● To do: All of the records below are to be given again word for word, with the pictures removed.

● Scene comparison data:
▬▬▬
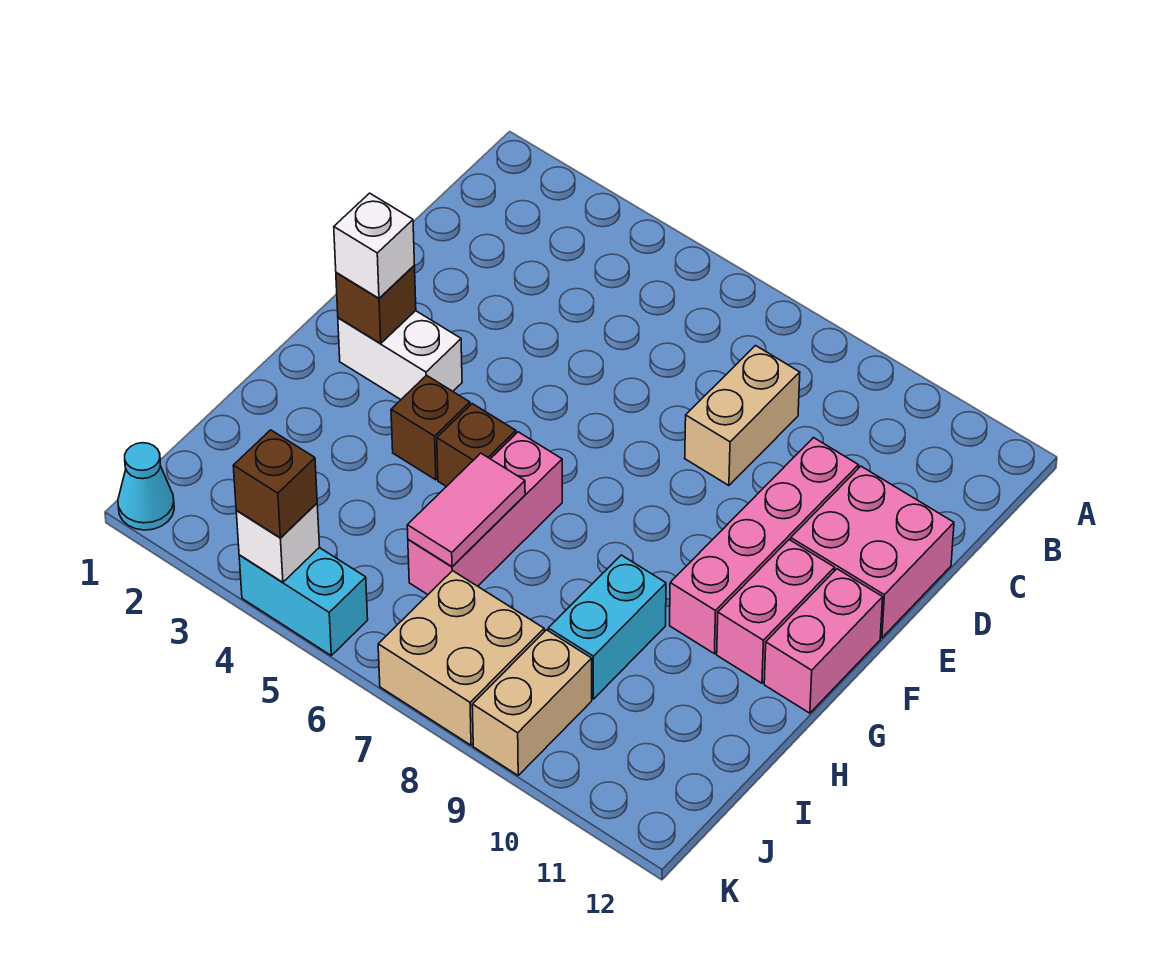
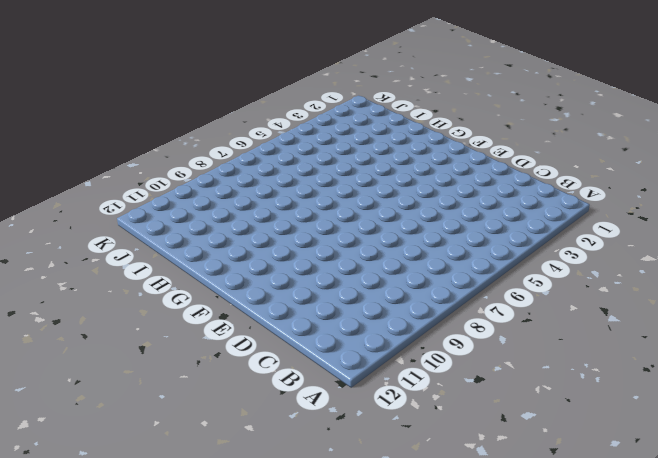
none -> tan brick C8:D8 level 1
none -> pink brick D10:G10 level 1
none -> pink brick D11:E12 level 1

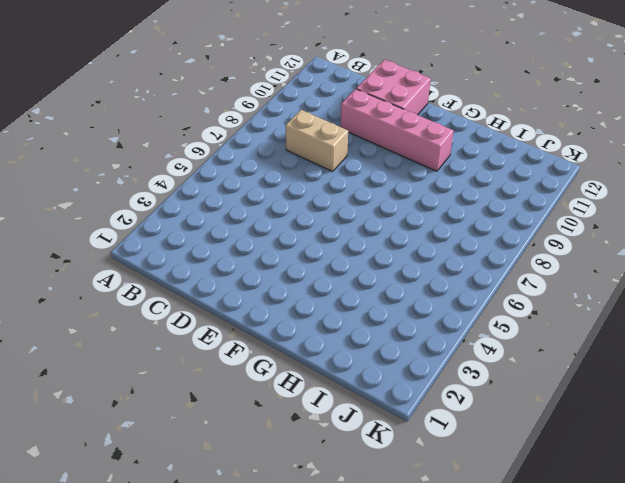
none -> white brick F2:F3 level 1
none -> pink brick F11:G11 level 1
none -> pink brick F12:G12 level 1

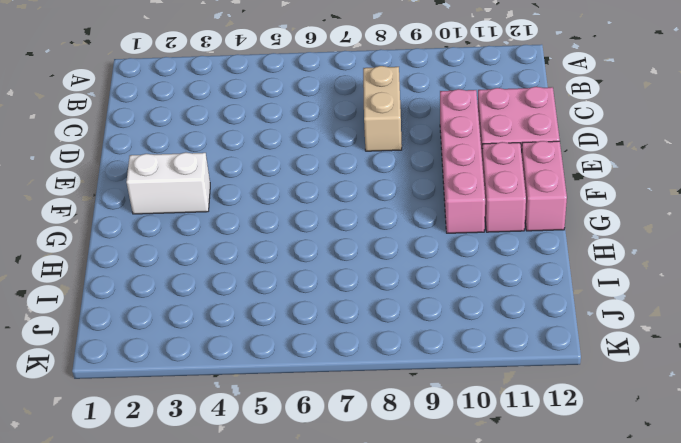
none -> brown brick G4 level 1
none -> brown brick G5 level 1
none -> pink brick G6:I6 level 1

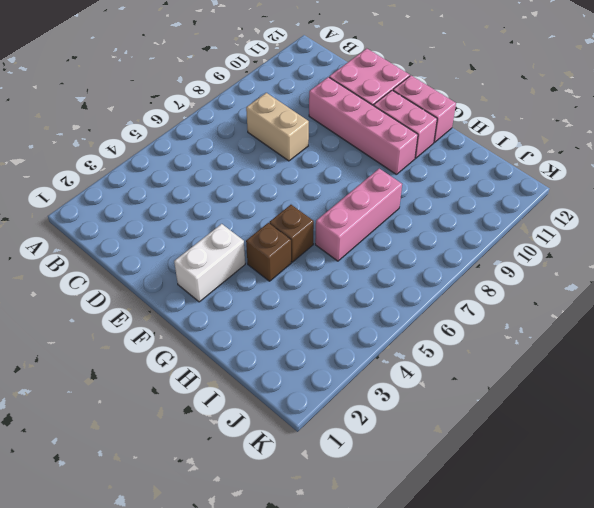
pink brick H6:H8 level 1 -> pink brick G6:I6 level 1
none -> cyan brick H9:I9 level 1
none -> tan brick J7:K8 level 1
none -> tan brick J9:K9 level 1

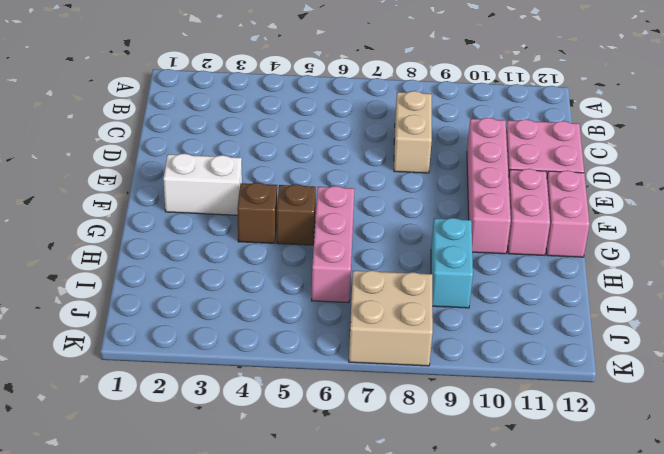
none -> tan brick J9:K9 level 1
none -> cyan cone K1 level 1
none -> cyan brick K4:K5 level 1

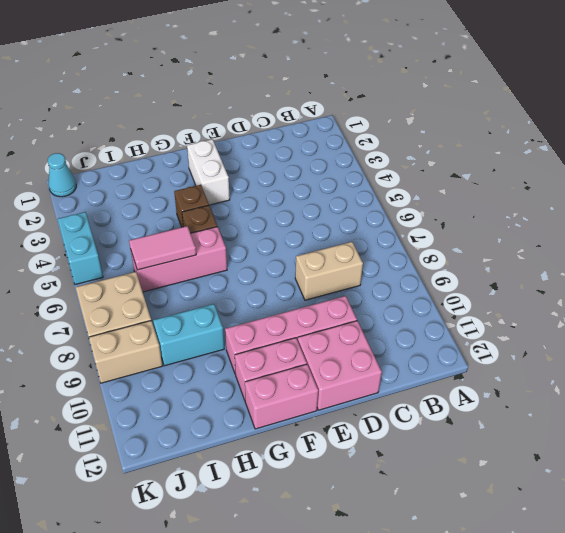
none -> brown brick F2 level 2
none -> white brick K4 level 2
none -> white brick F2 level 3

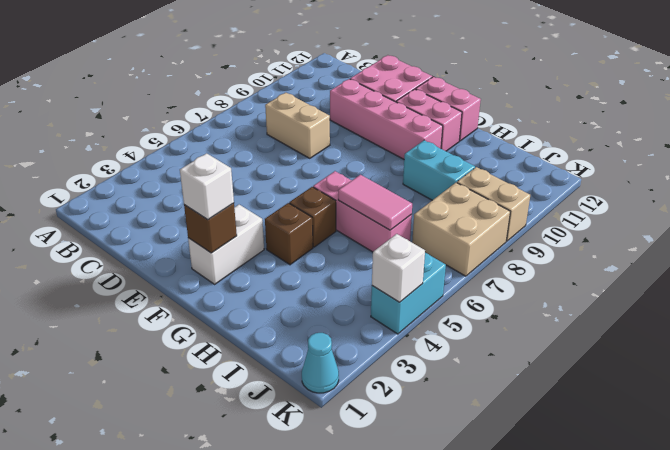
none -> brown brick K4 level 3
▬▬▬
● Reply to the exercise:
none -> tan brick C8:D8 level 1
none -> pink brick D10:G10 level 1
none -> pink brick D11:E12 level 1

none -> white brick F2:F3 level 1
none -> pink brick F11:G11 level 1
none -> pink brick F12:G12 level 1

none -> brown brick G4 level 1
none -> brown brick G5 level 1
none -> pink brick G6:I6 level 1

pink brick H6:H8 level 1 -> pink brick G6:I6 level 1
none -> cyan brick H9:I9 level 1
none -> tan brick J7:K8 level 1
none -> tan brick J9:K9 level 1

none -> tan brick J9:K9 level 1
none -> cyan cone K1 level 1
none -> cyan brick K4:K5 level 1

none -> brown brick F2 level 2
none -> white brick K4 level 2
none -> white brick F2 level 3

none -> brown brick K4 level 3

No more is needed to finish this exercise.